■ ENTRIES PROVIDED
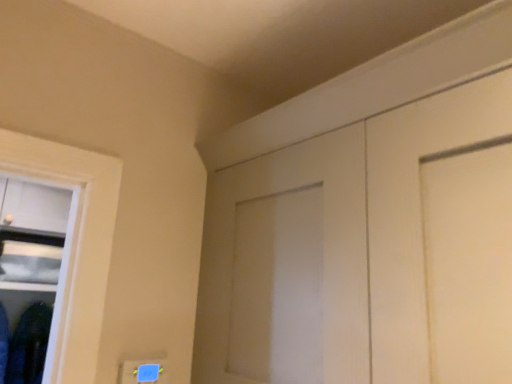
Question: Is dark blue fabric at lower left bigger or smaller than white matte door at upper right?

Choices:
 (A) big
 (B) small

Answer: (B)

Question: From the image's perspective, relative to white matte door at upper right, is dark blue fabric at lower left above or below?

Choices:
 (A) below
 (B) above

Answer: (A)

Question: From a real-world perspective, is dark blue fabric at lower left above or below white matte door at upper right?

Choices:
 (A) above
 (B) below

Answer: (B)

Question: Relative to dark blue fabric at lower left, is white matte door at upper right in front or behind?

Choices:
 (A) behind
 (B) front

Answer: (B)

Question: Considering the positions of white matte door at upper right and dark blue fabric at lower left in the image, is white matte door at upper right wider or thinner than dark blue fabric at lower left?

Choices:
 (A) wide
 (B) thin

Answer: (A)

Question: From a real-world perspective, is white matte door at upper right above or below dark blue fabric at lower left?

Choices:
 (A) below
 (B) above

Answer: (B)

Question: Is white matte door at upper right inside or outside of dark blue fabric at lower left?

Choices:
 (A) inside
 (B) outside

Answer: (B)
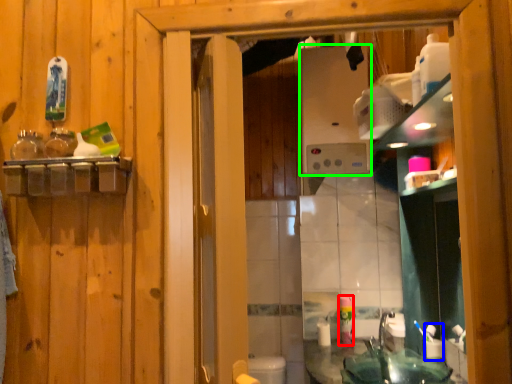
Question: Estimate the real-world distances between objects in this image. Which object is closer to mouthwash (highlighted by a red box), toiletry (highlighted by a blue box) or appliance (highlighted by a green box)?

Choices:
 (A) toiletry
 (B) appliance

Answer: (A)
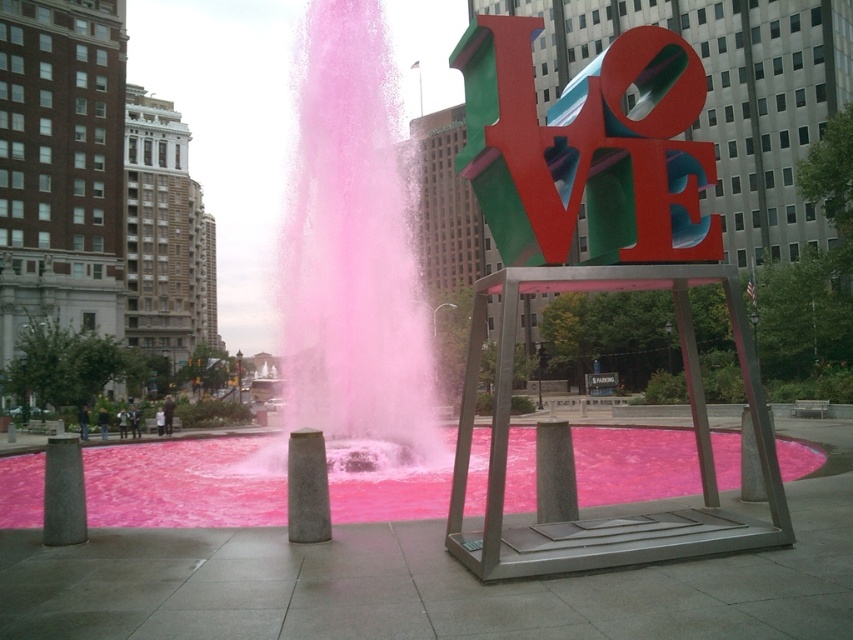
Question: Can you confirm if pink frosted water at center is positioned to the left of pink liquid at fountain center?

Choices:
 (A) no
 (B) yes

Answer: (B)

Question: Which object is the closest to the gray concrete pillar at center?

Choices:
 (A) pink liquid at fountain center
 (B) multicolored metallic sculpture at center
 (C) smooth concrete pillar at lower left

Answer: (C)

Question: Which point is closer to the camera?

Choices:
 (A) (289, 252)
 (B) (341, 492)

Answer: (B)

Question: Which point is closer to the camera?

Choices:
 (A) pink liquid at fountain center
 (B) pink frosted water at center
 (C) gray concrete pillar at center

Answer: (C)

Question: Does pink frosted water at center appear on the right side of smooth concrete pillar at lower left?

Choices:
 (A) yes
 (B) no

Answer: (B)

Question: Does multicolored metallic sculpture at center have a smaller size compared to pink liquid at fountain center?

Choices:
 (A) yes
 (B) no

Answer: (B)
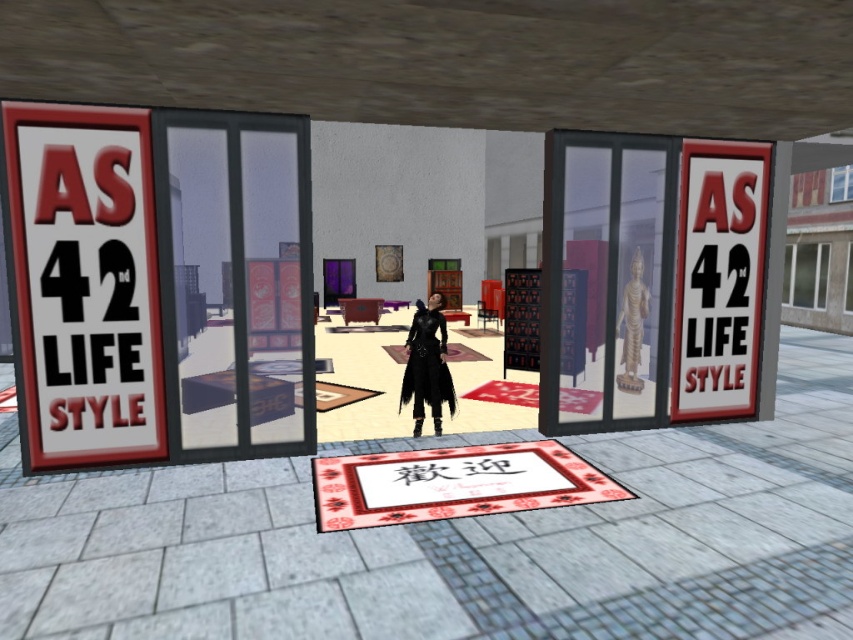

■ WRITTEN REQUEST
Write out every item above word for word, leaving out the pictures.

■ ANSWER
Question: Is dark blue fabric at lower left bigger or smaller than white matte door at upper right?

Choices:
 (A) big
 (B) small

Answer: (B)

Question: From the image's perspective, relative to white matte door at upper right, is dark blue fabric at lower left above or below?

Choices:
 (A) below
 (B) above

Answer: (A)

Question: From a real-world perspective, is dark blue fabric at lower left above or below white matte door at upper right?

Choices:
 (A) above
 (B) below

Answer: (B)

Question: Relative to dark blue fabric at lower left, is white matte door at upper right in front or behind?

Choices:
 (A) behind
 (B) front

Answer: (B)

Question: Considering the positions of white matte door at upper right and dark blue fabric at lower left in the image, is white matte door at upper right wider or thinner than dark blue fabric at lower left?

Choices:
 (A) wide
 (B) thin

Answer: (A)

Question: From a real-world perspective, is white matte door at upper right above or below dark blue fabric at lower left?

Choices:
 (A) below
 (B) above

Answer: (B)

Question: Is white matte door at upper right inside or outside of dark blue fabric at lower left?

Choices:
 (A) inside
 (B) outside

Answer: (B)
Question: Estimate the real-world distances between objects in this image. Which object is closer to mouthwash (highlighted by a red box), toiletry (highlighted by a blue box) or appliance (highlighted by a green box)?

Choices:
 (A) toiletry
 (B) appliance

Answer: (A)
Question: Can you confirm if pink frosted water at center is positioned to the left of pink liquid at fountain center?

Choices:
 (A) no
 (B) yes

Answer: (B)

Question: Which object is the closest to the gray concrete pillar at center?

Choices:
 (A) pink liquid at fountain center
 (B) multicolored metallic sculpture at center
 (C) smooth concrete pillar at lower left

Answer: (C)

Question: Which point is closer to the camera?

Choices:
 (A) (289, 252)
 (B) (341, 492)

Answer: (B)

Question: Which point is closer to the camera?

Choices:
 (A) pink liquid at fountain center
 (B) pink frosted water at center
 (C) gray concrete pillar at center

Answer: (C)

Question: Does pink frosted water at center appear on the right side of smooth concrete pillar at lower left?

Choices:
 (A) yes
 (B) no

Answer: (B)

Question: Does multicolored metallic sculpture at center have a smaller size compared to pink liquid at fountain center?

Choices:
 (A) yes
 (B) no

Answer: (B)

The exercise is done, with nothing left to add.